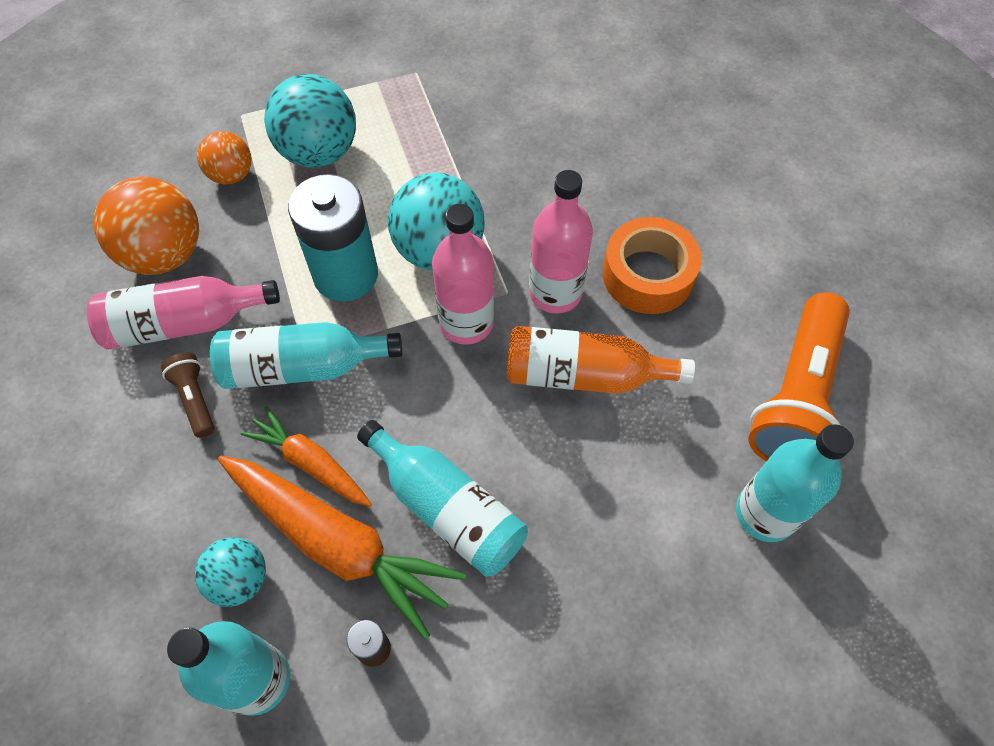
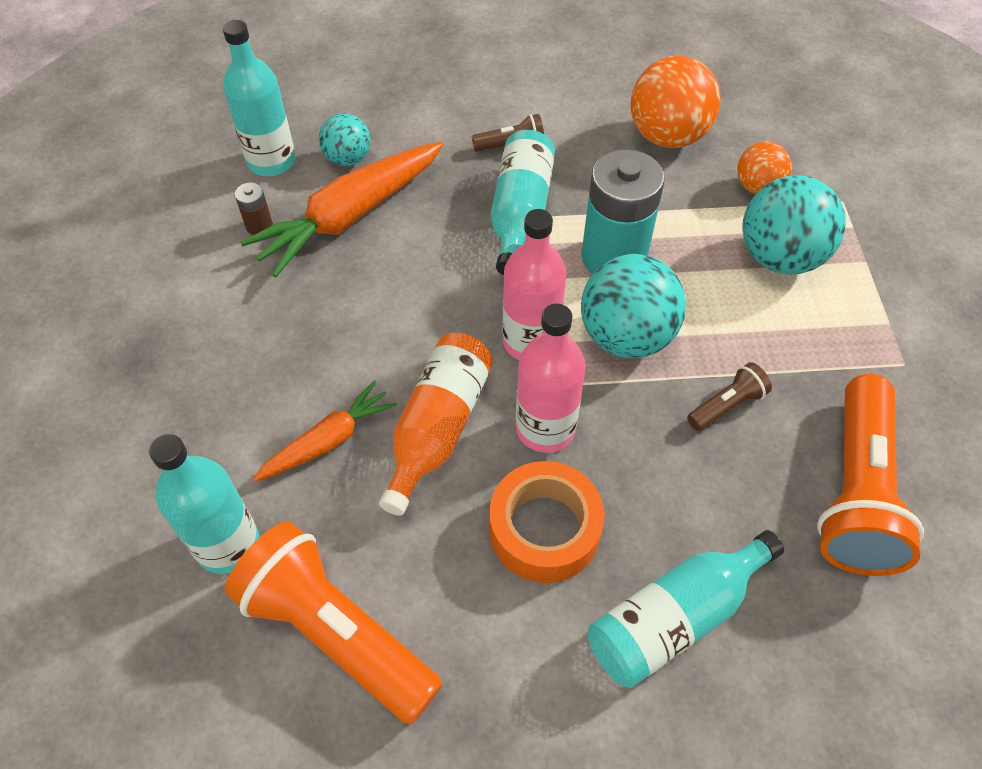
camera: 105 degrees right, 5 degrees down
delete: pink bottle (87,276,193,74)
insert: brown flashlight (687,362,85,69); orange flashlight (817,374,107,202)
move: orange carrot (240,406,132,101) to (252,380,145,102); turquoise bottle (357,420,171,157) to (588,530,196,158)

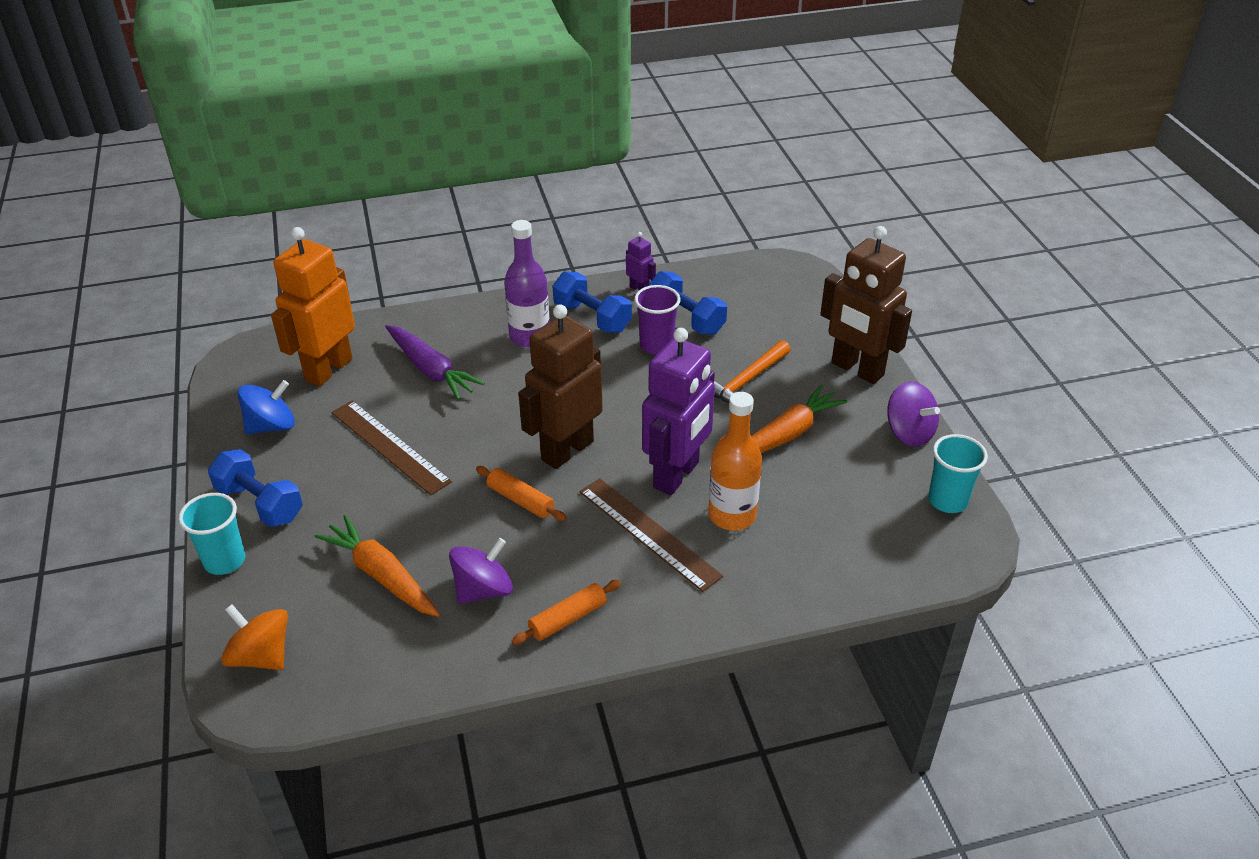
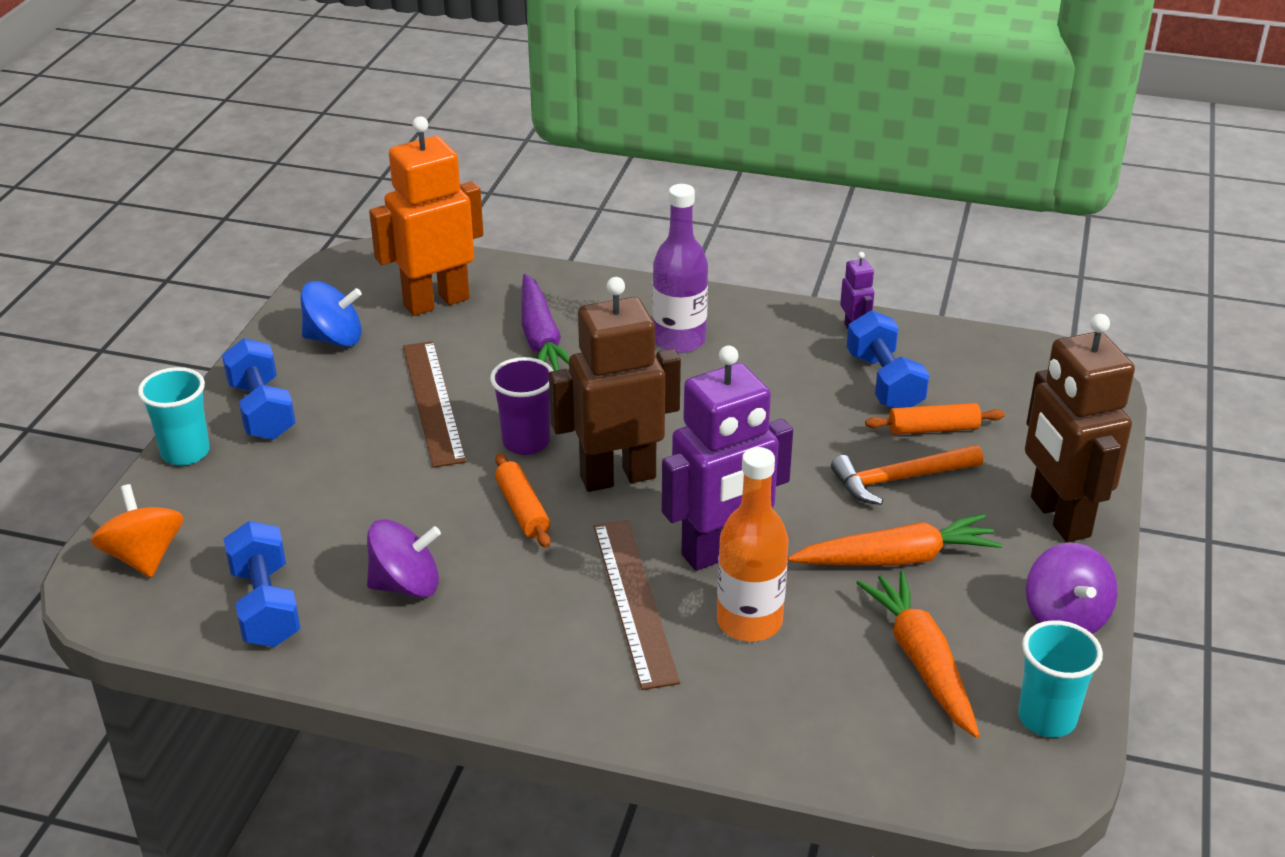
camera: 30 degrees right, 5 degrees down
move: blue dumbbell (553,271,79,62) to (224,521,77,126); purple cup (634,285,46,70) to (490,357,63,98); orange carrot (315,515,125,102) to (856,571,124,167); orange rolling pin (512,580,109,65) to (865,403,140,31)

> WHAT YOU NEED TO DO
Omit the pictures. Write out exactly the lines from the one containing "move: orange carrot" through the last line of the entries, both of them included.

> ANSWER TO THIS EXERCISE
move: orange carrot (240,406,132,101) to (252,380,145,102); turquoise bottle (357,420,171,157) to (588,530,196,158)

camera: 30 degrees right, 5 degrees down
move: blue dumbbell (553,271,79,62) to (224,521,77,126); purple cup (634,285,46,70) to (490,357,63,98); orange carrot (315,515,125,102) to (856,571,124,167); orange rolling pin (512,580,109,65) to (865,403,140,31)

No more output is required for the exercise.